> _PROBLEM TO WORK ON_: Can you copy out the data exactly? Leave the images out.

> _PROVIDED MATERIAL_:
--- START ---
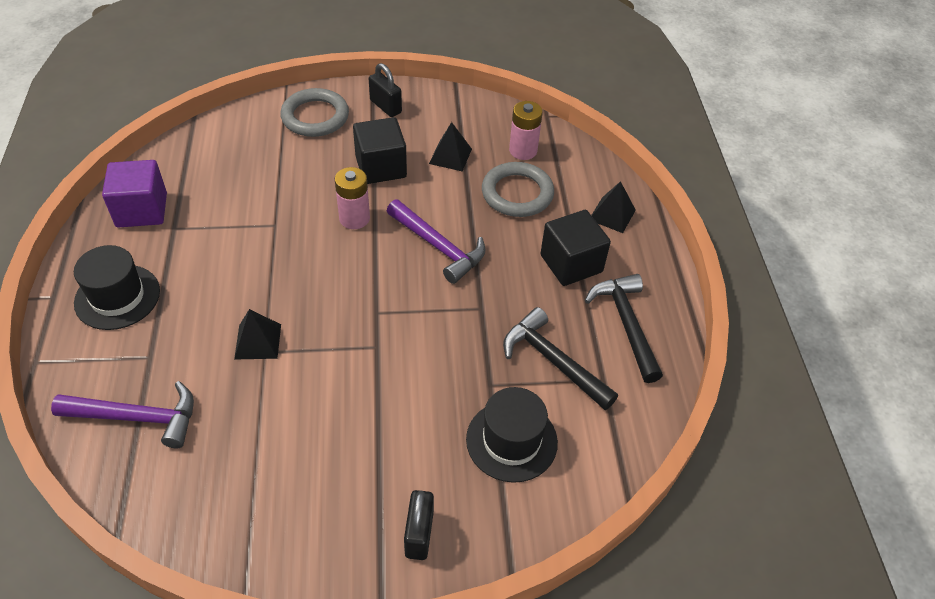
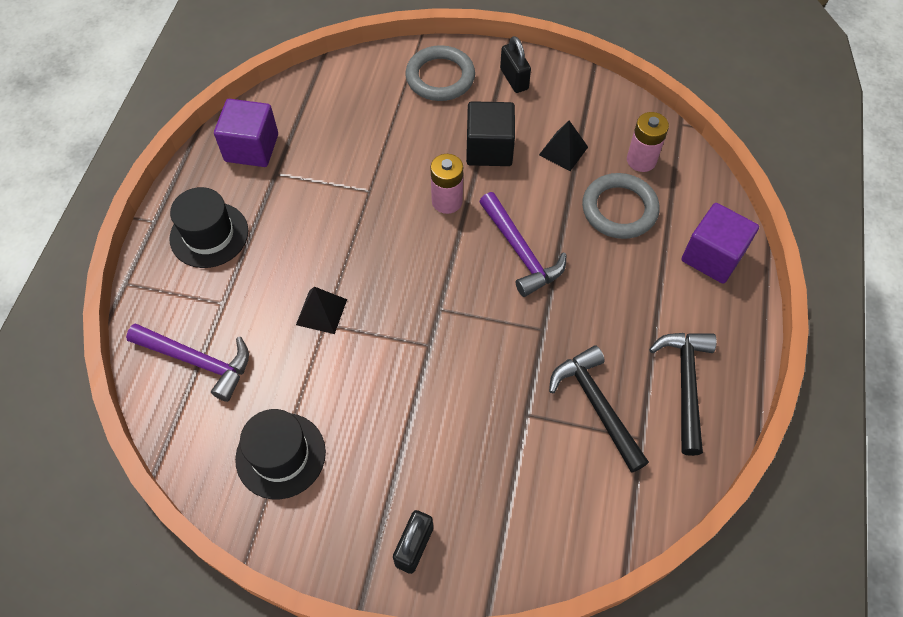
camera: 20 degrees right, 10 degrees up
(511, 440) = (529, 478): black hat -> black hat (280, 455)
(571, 263) = (650, 302): black cube -> none
(612, 215) = (712, 256): black pyramid -> purple cube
--- END ---
> _TASK SOLUTION_:
camera: 20 degrees right, 10 degrees up
(511, 440) = (529, 478): black hat -> black hat (280, 455)
(571, 263) = (650, 302): black cube -> none
(612, 215) = (712, 256): black pyramid -> purple cube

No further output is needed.